## WHAT TO WORK ON:
Retype the data that follows with no alterations, please.

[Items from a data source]
━━━━━━━━
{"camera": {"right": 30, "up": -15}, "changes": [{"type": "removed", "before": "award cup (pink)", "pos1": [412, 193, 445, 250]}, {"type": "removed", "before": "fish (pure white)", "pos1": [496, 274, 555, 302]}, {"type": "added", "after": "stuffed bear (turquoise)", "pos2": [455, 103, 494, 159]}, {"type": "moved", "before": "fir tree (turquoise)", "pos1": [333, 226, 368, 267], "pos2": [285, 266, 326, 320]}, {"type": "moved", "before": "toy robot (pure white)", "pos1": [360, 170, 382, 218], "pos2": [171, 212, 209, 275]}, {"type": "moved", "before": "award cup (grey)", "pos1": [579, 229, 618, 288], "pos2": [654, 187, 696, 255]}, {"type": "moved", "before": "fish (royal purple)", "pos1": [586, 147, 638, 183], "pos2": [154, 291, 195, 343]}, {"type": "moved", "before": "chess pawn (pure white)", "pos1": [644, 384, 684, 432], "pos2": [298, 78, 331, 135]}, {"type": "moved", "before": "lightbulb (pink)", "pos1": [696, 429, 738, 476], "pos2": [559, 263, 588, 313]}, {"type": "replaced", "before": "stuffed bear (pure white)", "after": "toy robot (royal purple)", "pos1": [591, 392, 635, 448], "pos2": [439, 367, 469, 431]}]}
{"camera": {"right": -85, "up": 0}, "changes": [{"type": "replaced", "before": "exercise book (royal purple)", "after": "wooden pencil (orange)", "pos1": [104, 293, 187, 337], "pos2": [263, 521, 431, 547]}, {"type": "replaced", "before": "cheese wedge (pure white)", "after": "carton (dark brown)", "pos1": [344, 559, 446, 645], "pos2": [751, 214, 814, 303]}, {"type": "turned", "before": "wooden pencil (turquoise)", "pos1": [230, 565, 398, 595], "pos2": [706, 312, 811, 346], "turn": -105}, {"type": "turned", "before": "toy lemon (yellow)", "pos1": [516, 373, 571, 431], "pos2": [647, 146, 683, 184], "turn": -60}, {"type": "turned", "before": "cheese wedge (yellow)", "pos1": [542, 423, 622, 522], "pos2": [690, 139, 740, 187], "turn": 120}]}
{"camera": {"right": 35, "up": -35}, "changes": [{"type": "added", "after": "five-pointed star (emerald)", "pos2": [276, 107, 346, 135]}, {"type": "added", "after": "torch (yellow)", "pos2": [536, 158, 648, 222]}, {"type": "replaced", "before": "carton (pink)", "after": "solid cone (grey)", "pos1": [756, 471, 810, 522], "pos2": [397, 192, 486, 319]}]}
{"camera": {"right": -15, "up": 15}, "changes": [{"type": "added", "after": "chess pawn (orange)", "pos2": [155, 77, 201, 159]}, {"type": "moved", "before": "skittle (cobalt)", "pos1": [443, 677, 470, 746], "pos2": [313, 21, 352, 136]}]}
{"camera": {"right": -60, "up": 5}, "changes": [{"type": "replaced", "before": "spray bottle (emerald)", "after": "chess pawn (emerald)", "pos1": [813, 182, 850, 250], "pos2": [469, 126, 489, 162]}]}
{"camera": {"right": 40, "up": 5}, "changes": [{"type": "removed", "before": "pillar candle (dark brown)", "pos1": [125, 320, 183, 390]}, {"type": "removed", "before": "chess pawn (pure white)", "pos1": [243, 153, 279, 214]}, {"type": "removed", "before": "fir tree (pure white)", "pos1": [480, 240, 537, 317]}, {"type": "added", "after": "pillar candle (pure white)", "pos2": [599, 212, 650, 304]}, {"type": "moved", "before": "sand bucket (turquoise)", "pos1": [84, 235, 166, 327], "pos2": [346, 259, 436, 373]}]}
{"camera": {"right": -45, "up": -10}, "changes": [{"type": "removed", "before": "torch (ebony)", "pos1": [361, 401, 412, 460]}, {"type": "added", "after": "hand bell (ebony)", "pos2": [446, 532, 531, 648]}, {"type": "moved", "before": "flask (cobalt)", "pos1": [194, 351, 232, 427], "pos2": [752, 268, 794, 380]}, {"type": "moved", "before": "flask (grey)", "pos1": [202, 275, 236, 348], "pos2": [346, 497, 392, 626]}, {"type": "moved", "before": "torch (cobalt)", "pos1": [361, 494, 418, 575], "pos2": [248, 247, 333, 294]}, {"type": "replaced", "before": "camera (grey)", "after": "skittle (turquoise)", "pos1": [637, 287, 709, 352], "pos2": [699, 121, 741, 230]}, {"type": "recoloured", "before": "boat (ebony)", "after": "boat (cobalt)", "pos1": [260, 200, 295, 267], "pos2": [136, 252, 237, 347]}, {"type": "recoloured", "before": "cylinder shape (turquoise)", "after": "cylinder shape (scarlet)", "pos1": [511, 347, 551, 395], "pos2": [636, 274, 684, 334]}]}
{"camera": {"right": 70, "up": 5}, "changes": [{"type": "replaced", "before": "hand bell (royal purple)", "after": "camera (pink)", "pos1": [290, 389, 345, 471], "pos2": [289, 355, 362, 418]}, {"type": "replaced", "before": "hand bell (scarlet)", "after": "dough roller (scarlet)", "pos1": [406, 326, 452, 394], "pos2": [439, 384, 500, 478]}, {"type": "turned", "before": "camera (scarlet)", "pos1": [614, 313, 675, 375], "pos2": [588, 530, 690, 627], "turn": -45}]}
━━━━━━━━
## TASK SOLUTION:
{"camera": {"right": 30, "up": -15}, "changes": [{"type": "removed", "before": "award cup (pink)", "pos1": [412, 193, 445, 250]}, {"type": "removed", "before": "fish (pure white)", "pos1": [496, 274, 555, 302]}, {"type": "added", "after": "stuffed bear (turquoise)", "pos2": [455, 103, 494, 159]}, {"type": "moved", "before": "fir tree (turquoise)", "pos1": [333, 226, 368, 267], "pos2": [285, 266, 326, 320]}, {"type": "moved", "before": "toy robot (pure white)", "pos1": [360, 170, 382, 218], "pos2": [171, 212, 209, 275]}, {"type": "moved", "before": "award cup (grey)", "pos1": [579, 229, 618, 288], "pos2": [654, 187, 696, 255]}, {"type": "moved", "before": "fish (royal purple)", "pos1": [586, 147, 638, 183], "pos2": [154, 291, 195, 343]}, {"type": "moved", "before": "chess pawn (pure white)", "pos1": [644, 384, 684, 432], "pos2": [298, 78, 331, 135]}, {"type": "moved", "before": "lightbulb (pink)", "pos1": [696, 429, 738, 476], "pos2": [559, 263, 588, 313]}, {"type": "replaced", "before": "stuffed bear (pure white)", "after": "toy robot (royal purple)", "pos1": [591, 392, 635, 448], "pos2": [439, 367, 469, 431]}]}
{"camera": {"right": -85, "up": 0}, "changes": [{"type": "replaced", "before": "exercise book (royal purple)", "after": "wooden pencil (orange)", "pos1": [104, 293, 187, 337], "pos2": [263, 521, 431, 547]}, {"type": "replaced", "before": "cheese wedge (pure white)", "after": "carton (dark brown)", "pos1": [344, 559, 446, 645], "pos2": [751, 214, 814, 303]}, {"type": "turned", "before": "wooden pencil (turquoise)", "pos1": [230, 565, 398, 595], "pos2": [706, 312, 811, 346], "turn": -105}, {"type": "turned", "before": "toy lemon (yellow)", "pos1": [516, 373, 571, 431], "pos2": [647, 146, 683, 184], "turn": -60}, {"type": "turned", "before": "cheese wedge (yellow)", "pos1": [542, 423, 622, 522], "pos2": [690, 139, 740, 187], "turn": 120}]}
{"camera": {"right": 35, "up": -35}, "changes": [{"type": "added", "after": "five-pointed star (emerald)", "pos2": [276, 107, 346, 135]}, {"type": "added", "after": "torch (yellow)", "pos2": [536, 158, 648, 222]}, {"type": "replaced", "before": "carton (pink)", "after": "solid cone (grey)", "pos1": [756, 471, 810, 522], "pos2": [397, 192, 486, 319]}]}
{"camera": {"right": -15, "up": 15}, "changes": [{"type": "added", "after": "chess pawn (orange)", "pos2": [155, 77, 201, 159]}, {"type": "moved", "before": "skittle (cobalt)", "pos1": [443, 677, 470, 746], "pos2": [313, 21, 352, 136]}]}
{"camera": {"right": -60, "up": 5}, "changes": [{"type": "replaced", "before": "spray bottle (emerald)", "after": "chess pawn (emerald)", "pos1": [813, 182, 850, 250], "pos2": [469, 126, 489, 162]}]}
{"camera": {"right": 40, "up": 5}, "changes": [{"type": "removed", "before": "pillar candle (dark brown)", "pos1": [125, 320, 183, 390]}, {"type": "removed", "before": "chess pawn (pure white)", "pos1": [243, 153, 279, 214]}, {"type": "removed", "before": "fir tree (pure white)", "pos1": [480, 240, 537, 317]}, {"type": "added", "after": "pillar candle (pure white)", "pos2": [599, 212, 650, 304]}, {"type": "moved", "before": "sand bucket (turquoise)", "pos1": [84, 235, 166, 327], "pos2": [346, 259, 436, 373]}]}
{"camera": {"right": -45, "up": -10}, "changes": [{"type": "removed", "before": "torch (ebony)", "pos1": [361, 401, 412, 460]}, {"type": "added", "after": "hand bell (ebony)", "pos2": [446, 532, 531, 648]}, {"type": "moved", "before": "flask (cobalt)", "pos1": [194, 351, 232, 427], "pos2": [752, 268, 794, 380]}, {"type": "moved", "before": "flask (grey)", "pos1": [202, 275, 236, 348], "pos2": [346, 497, 392, 626]}, {"type": "moved", "before": "torch (cobalt)", "pos1": [361, 494, 418, 575], "pos2": [248, 247, 333, 294]}, {"type": "replaced", "before": "camera (grey)", "after": "skittle (turquoise)", "pos1": [637, 287, 709, 352], "pos2": [699, 121, 741, 230]}, {"type": "recoloured", "before": "boat (ebony)", "after": "boat (cobalt)", "pos1": [260, 200, 295, 267], "pos2": [136, 252, 237, 347]}, {"type": "recoloured", "before": "cylinder shape (turquoise)", "after": "cylinder shape (scarlet)", "pos1": [511, 347, 551, 395], "pos2": [636, 274, 684, 334]}]}
{"camera": {"right": 70, "up": 5}, "changes": [{"type": "replaced", "before": "hand bell (royal purple)", "after": "camera (pink)", "pos1": [290, 389, 345, 471], "pos2": [289, 355, 362, 418]}, {"type": "replaced", "before": "hand bell (scarlet)", "after": "dough roller (scarlet)", "pos1": [406, 326, 452, 394], "pos2": [439, 384, 500, 478]}, {"type": "turned", "before": "camera (scarlet)", "pos1": [614, 313, 675, 375], "pos2": [588, 530, 690, 627], "turn": -45}]}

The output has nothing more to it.